- _Exercise_
Reproduce the data exactly and drop any pictures it holds.

- _Records for processing_
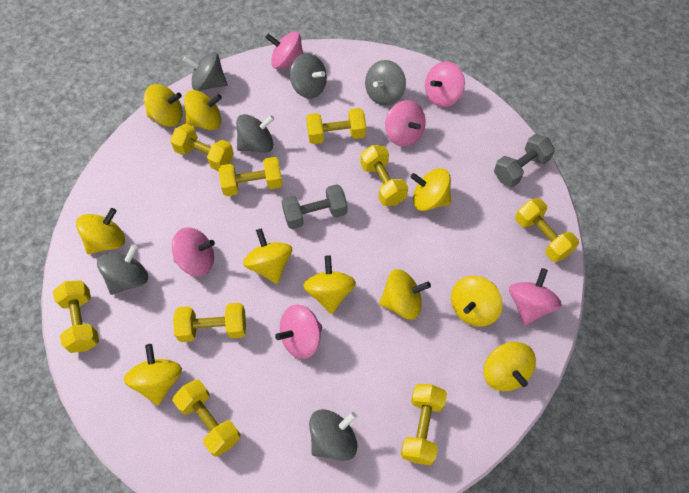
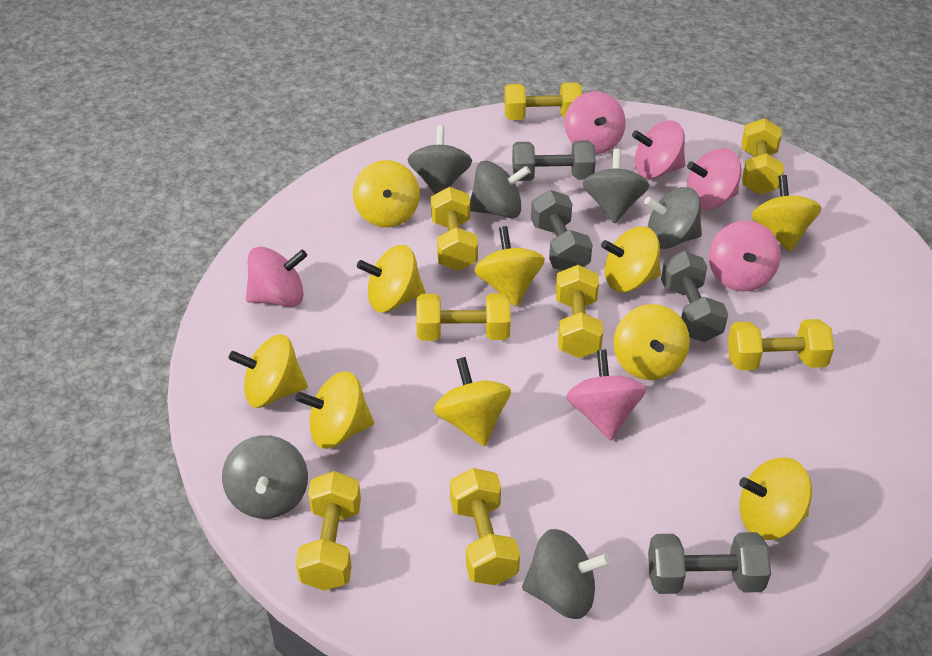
grey dumbbell: 2 -> 4
yellow dumbbell: 9 -> 8

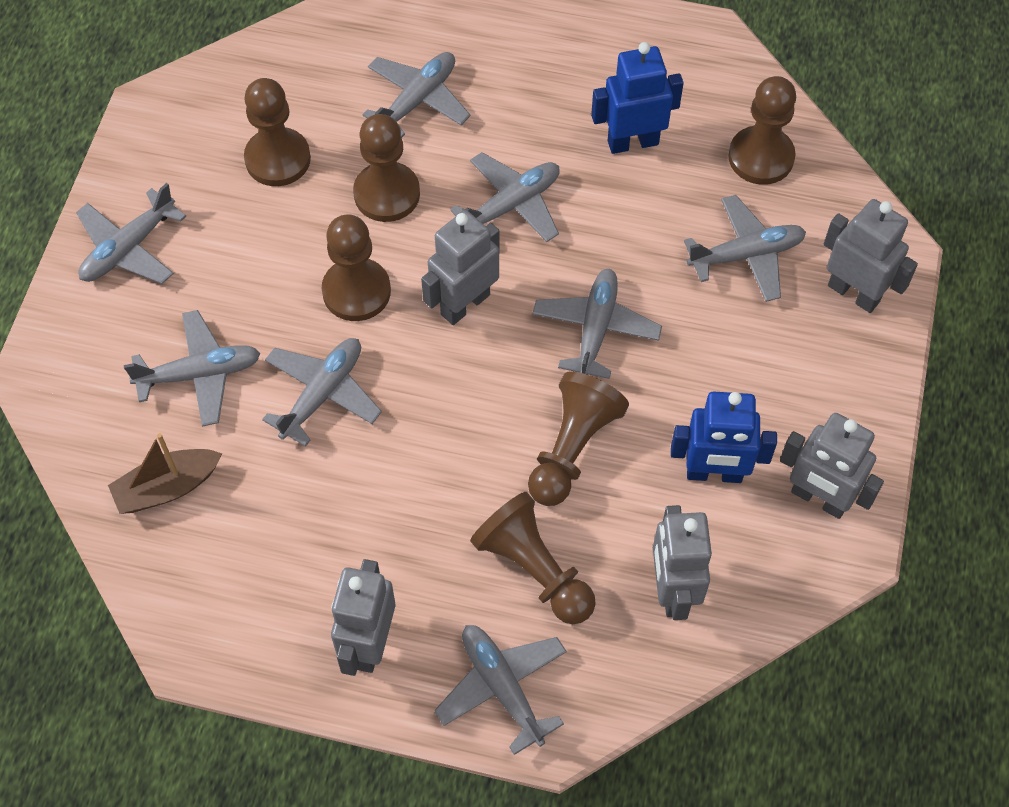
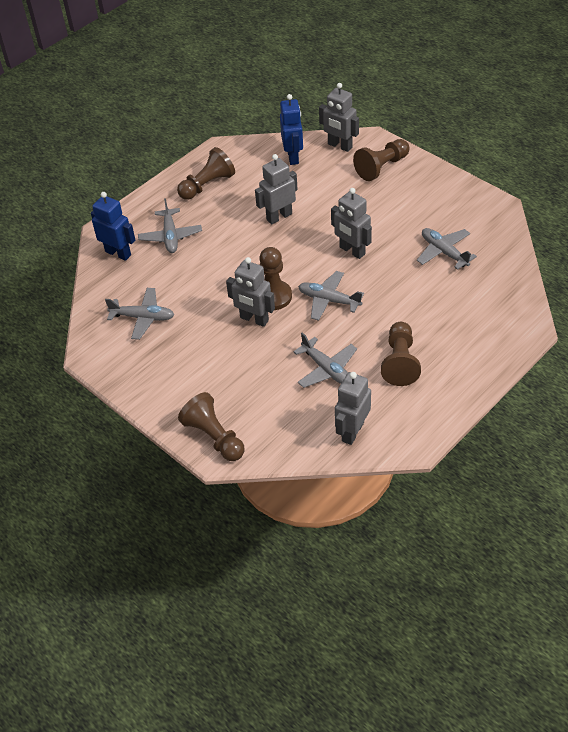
brown boat: 1 -> 0
brown pawn: 6 -> 5
grey plane: 8 -> 5

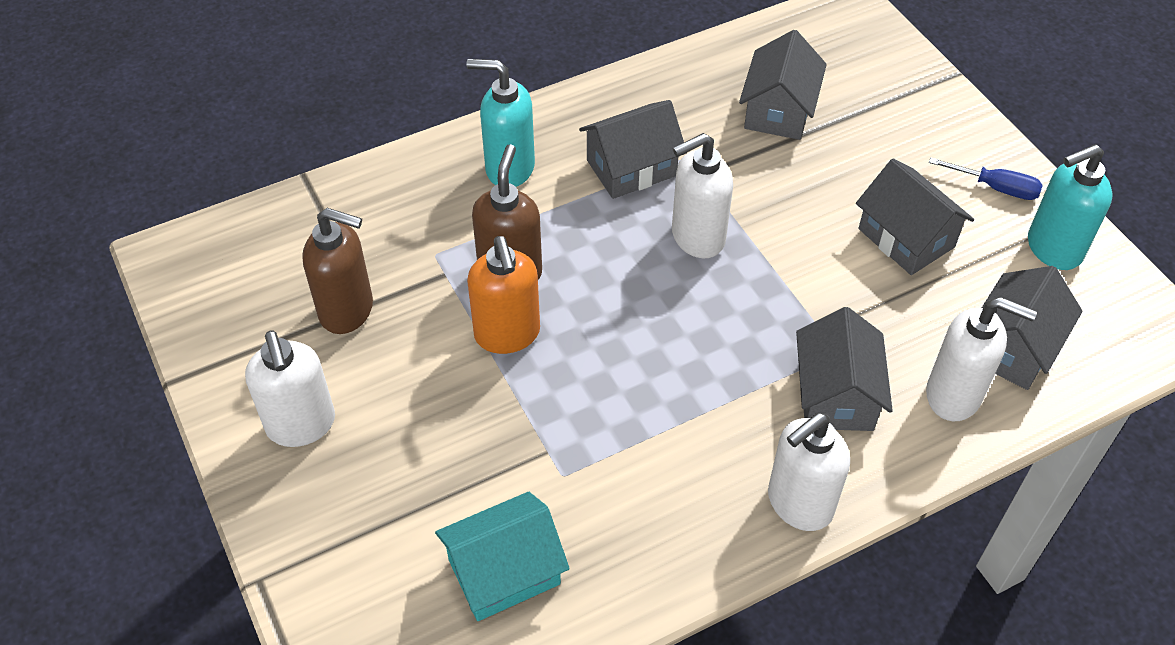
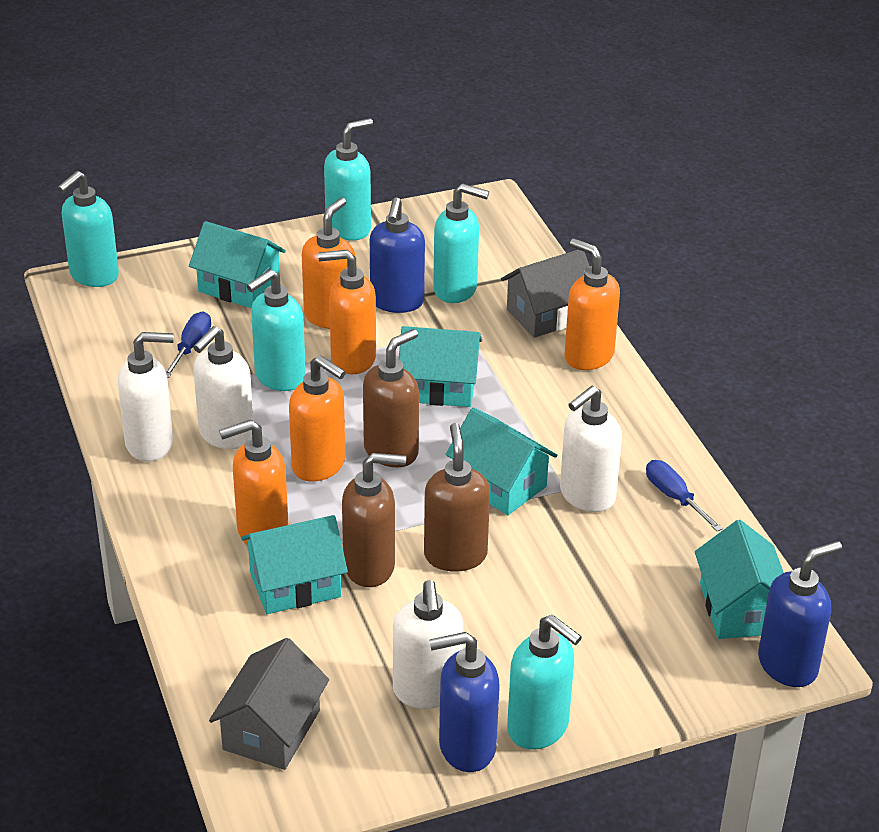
blue screwdriver: 1 -> 2
blue soap dispenser: 0 -> 3
brown soap dispenser: 2 -> 3
grey house: 5 -> 2
orange soap dispenser: 1 -> 5
turquoise house: 1 -> 5
turquoise soap dispenser: 2 -> 5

- _The answer_
grey dumbbell: 2 -> 4
yellow dumbbell: 9 -> 8

brown boat: 1 -> 0
brown pawn: 6 -> 5
grey plane: 8 -> 5

blue screwdriver: 1 -> 2
blue soap dispenser: 0 -> 3
brown soap dispenser: 2 -> 3
grey house: 5 -> 2
orange soap dispenser: 1 -> 5
turquoise house: 1 -> 5
turquoise soap dispenser: 2 -> 5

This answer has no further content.